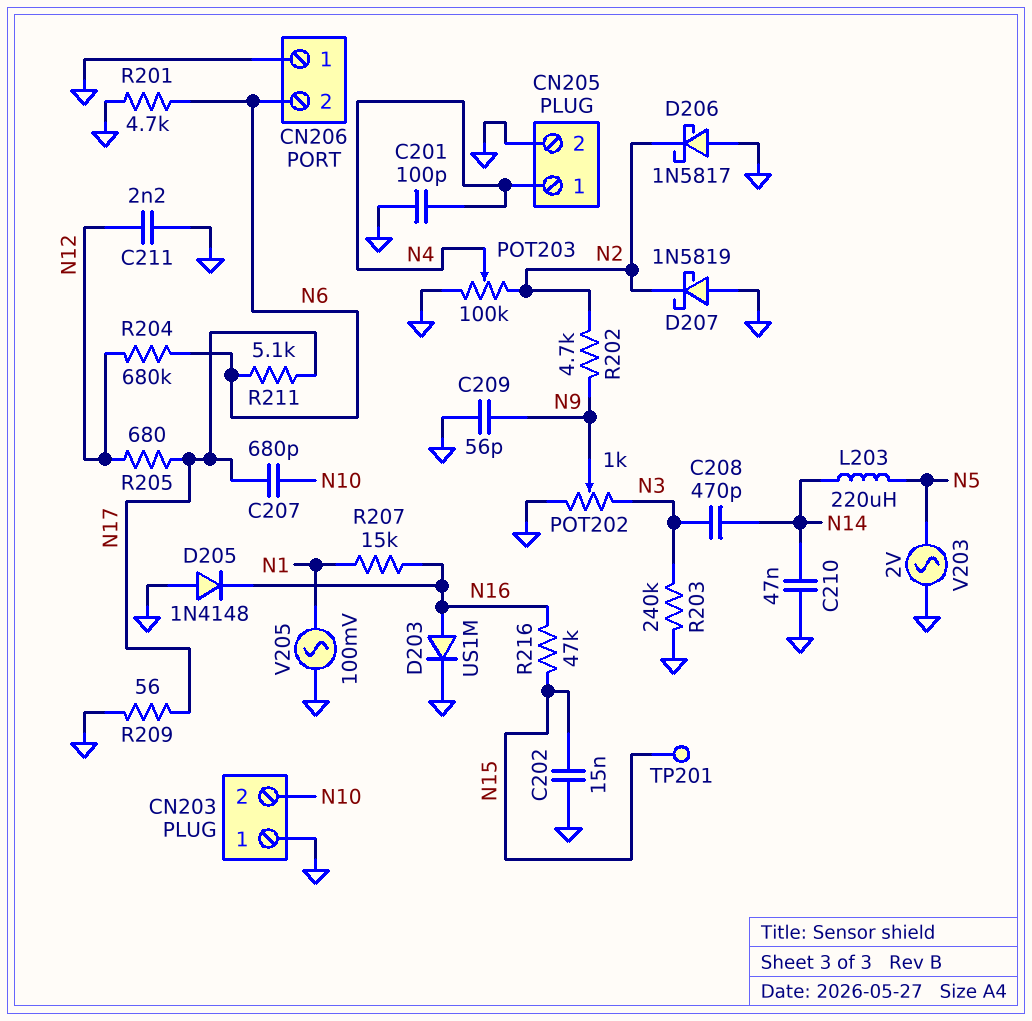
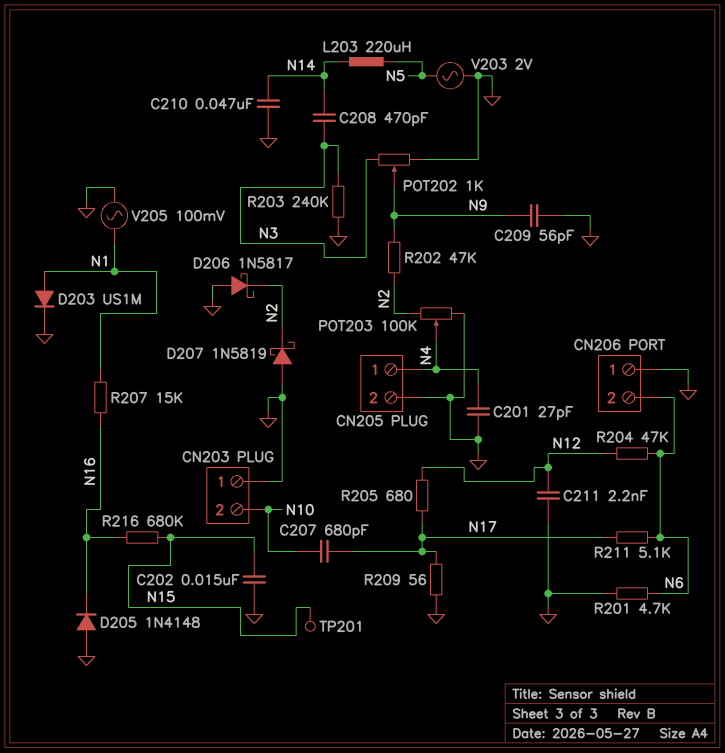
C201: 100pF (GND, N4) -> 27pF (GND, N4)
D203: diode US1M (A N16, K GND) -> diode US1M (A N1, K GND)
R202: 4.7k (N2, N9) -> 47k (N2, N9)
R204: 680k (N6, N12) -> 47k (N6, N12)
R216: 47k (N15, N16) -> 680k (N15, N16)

---

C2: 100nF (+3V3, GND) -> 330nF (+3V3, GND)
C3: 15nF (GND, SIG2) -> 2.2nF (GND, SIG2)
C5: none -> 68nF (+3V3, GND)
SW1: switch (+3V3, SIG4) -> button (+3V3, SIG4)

_What the task asks_
Copy out only the lines above from the one with "R202: 4.7k (N2, N9) -> 47k (N2, N9)" to the one with "R216: 47k (N15, N16) -> 680k (N15, N16)", inclusive, exactly as they stand.

_Answer below_
R202: 4.7k (N2, N9) -> 47k (N2, N9)
R204: 680k (N6, N12) -> 47k (N6, N12)
R216: 47k (N15, N16) -> 680k (N15, N16)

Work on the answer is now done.